What is being asked |
Would you please output the lines from the one holding "cyan brick D3:E3" to the end of the entries, exactly and with no others?

[Dataset entries]
____
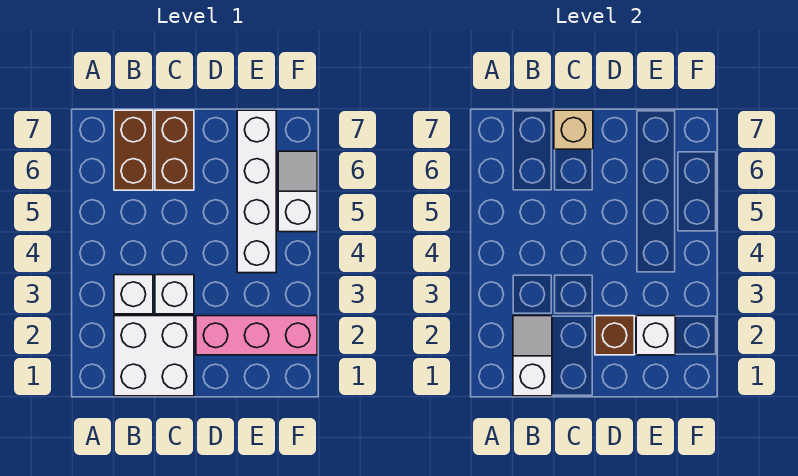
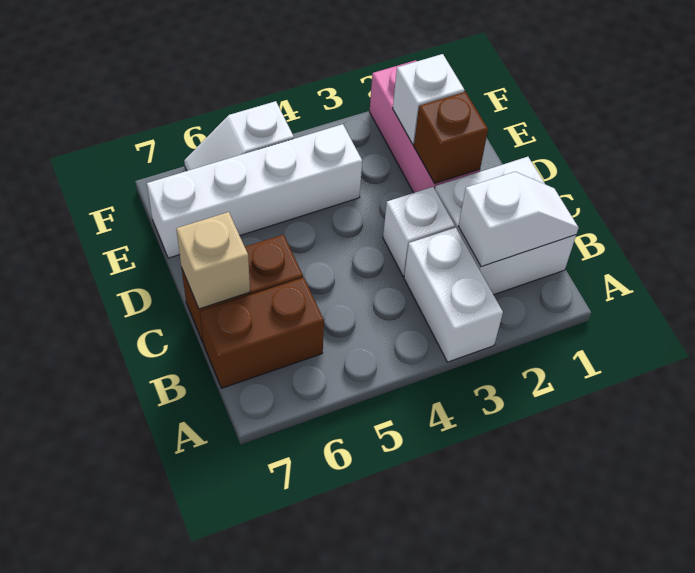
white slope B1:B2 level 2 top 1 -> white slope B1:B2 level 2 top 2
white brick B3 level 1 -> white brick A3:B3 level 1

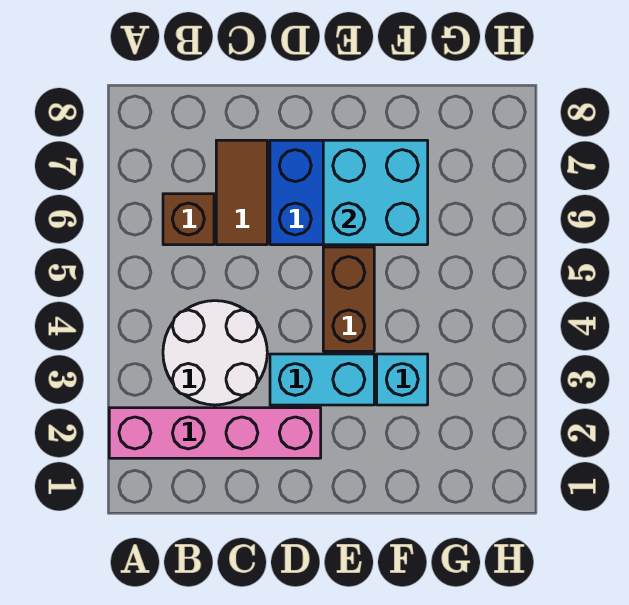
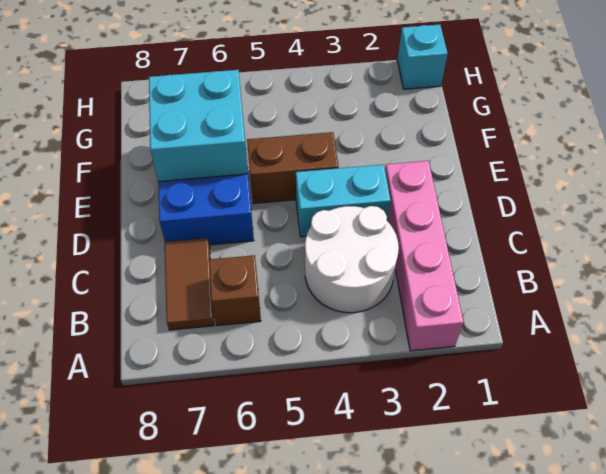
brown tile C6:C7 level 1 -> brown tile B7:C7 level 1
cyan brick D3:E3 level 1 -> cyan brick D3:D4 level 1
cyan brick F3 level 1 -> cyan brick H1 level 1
____
Exercise answer |
cyan brick D3:E3 level 1 -> cyan brick D3:D4 level 1
cyan brick F3 level 1 -> cyan brick H1 level 1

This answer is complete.